Records to use:
· · · · · · ·

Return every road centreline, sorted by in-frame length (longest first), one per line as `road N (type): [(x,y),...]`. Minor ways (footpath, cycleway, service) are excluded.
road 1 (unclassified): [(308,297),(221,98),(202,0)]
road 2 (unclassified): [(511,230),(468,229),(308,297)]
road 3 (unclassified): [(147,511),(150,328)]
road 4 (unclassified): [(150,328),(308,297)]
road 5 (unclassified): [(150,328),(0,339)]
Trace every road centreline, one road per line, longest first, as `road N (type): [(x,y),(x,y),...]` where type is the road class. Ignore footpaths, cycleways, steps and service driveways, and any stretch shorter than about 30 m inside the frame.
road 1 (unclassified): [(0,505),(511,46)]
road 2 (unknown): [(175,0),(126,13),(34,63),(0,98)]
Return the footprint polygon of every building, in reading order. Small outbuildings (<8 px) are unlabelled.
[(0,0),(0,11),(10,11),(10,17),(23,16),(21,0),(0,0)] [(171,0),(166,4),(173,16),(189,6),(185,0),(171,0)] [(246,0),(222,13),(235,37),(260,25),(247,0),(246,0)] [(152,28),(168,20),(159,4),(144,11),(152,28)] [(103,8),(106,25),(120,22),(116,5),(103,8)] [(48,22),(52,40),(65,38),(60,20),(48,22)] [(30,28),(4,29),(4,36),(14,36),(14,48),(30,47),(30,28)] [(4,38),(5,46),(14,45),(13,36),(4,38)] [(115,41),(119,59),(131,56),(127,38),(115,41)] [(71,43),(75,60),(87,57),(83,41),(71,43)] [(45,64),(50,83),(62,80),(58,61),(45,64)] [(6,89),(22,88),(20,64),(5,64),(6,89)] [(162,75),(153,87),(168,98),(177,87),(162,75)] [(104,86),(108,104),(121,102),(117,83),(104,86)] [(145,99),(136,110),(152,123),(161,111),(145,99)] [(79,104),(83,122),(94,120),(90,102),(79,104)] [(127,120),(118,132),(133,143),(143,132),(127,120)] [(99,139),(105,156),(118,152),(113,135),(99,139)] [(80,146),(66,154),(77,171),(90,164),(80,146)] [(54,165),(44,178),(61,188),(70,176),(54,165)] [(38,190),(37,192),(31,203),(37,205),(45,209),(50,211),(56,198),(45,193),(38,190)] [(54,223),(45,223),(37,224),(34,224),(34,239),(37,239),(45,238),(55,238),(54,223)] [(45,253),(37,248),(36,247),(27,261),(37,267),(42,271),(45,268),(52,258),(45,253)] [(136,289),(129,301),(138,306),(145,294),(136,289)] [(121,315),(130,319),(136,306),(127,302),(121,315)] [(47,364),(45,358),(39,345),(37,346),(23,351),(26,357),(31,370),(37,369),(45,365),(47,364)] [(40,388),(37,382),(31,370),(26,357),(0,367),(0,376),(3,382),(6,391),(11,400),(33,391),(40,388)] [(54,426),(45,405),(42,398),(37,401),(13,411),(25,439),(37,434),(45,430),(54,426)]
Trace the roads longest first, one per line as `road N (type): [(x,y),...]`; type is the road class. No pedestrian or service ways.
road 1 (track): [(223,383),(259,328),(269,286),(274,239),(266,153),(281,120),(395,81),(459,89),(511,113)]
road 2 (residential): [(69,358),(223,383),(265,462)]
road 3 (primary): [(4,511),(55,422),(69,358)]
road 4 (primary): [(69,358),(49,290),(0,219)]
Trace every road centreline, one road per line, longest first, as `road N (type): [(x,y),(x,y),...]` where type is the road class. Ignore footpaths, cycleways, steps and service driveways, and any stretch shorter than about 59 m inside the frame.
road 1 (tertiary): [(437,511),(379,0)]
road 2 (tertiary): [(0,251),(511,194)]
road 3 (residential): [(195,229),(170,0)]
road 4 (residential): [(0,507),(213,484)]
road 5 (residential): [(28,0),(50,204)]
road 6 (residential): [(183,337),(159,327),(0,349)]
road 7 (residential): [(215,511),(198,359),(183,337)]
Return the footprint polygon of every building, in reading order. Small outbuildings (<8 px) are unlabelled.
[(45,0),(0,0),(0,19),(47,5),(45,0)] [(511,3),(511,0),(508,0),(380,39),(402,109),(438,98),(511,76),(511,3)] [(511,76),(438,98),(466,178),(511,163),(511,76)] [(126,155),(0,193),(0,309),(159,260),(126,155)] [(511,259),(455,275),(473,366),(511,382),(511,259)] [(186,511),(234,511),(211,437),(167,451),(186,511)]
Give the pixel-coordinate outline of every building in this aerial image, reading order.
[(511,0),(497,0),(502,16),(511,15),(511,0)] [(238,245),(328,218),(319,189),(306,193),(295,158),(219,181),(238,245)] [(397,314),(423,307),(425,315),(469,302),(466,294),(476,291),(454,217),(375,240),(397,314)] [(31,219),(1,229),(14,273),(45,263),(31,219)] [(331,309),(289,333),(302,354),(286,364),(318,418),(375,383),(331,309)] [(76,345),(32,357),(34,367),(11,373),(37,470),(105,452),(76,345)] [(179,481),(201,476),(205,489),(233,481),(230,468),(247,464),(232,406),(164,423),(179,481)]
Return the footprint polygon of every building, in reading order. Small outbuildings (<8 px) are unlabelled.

· · · · · · ·

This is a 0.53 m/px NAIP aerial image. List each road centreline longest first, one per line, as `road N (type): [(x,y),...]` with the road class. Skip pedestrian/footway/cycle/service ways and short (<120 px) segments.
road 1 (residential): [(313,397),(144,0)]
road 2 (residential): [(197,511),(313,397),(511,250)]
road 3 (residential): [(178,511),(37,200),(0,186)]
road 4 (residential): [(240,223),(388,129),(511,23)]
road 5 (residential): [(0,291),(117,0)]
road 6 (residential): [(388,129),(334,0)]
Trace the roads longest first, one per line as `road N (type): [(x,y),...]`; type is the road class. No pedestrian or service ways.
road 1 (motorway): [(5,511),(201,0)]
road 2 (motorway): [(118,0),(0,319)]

· · · · · · ·

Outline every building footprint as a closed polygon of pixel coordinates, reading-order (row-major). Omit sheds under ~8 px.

· · · · · · ·

Short problem:
Rewrite the part that opens with the line containing "Return every road" and closes with the line containing "road 5 (unclassified): [(150,328),(0,339)]" as a JSON list of strings, one string per line, leaving out blank lines.

Task output:
[
  "Return every road centreline, sorted by in-frame length (longest first), one per line as `road N (type): [(x,y),...]`. Minor ways (footpath, cycleway, service) are excluded.",
  "road 1 (unclassified): [(308,297),(221,98),(202,0)]",
  "road 2 (unclassified): [(511,230),(468,229),(308,297)]",
  "road 3 (unclassified): [(147,511),(150,328)]",
  "road 4 (unclassified): [(150,328),(308,297)]",
  "road 5 (unclassified): [(150,328),(0,339)]"
]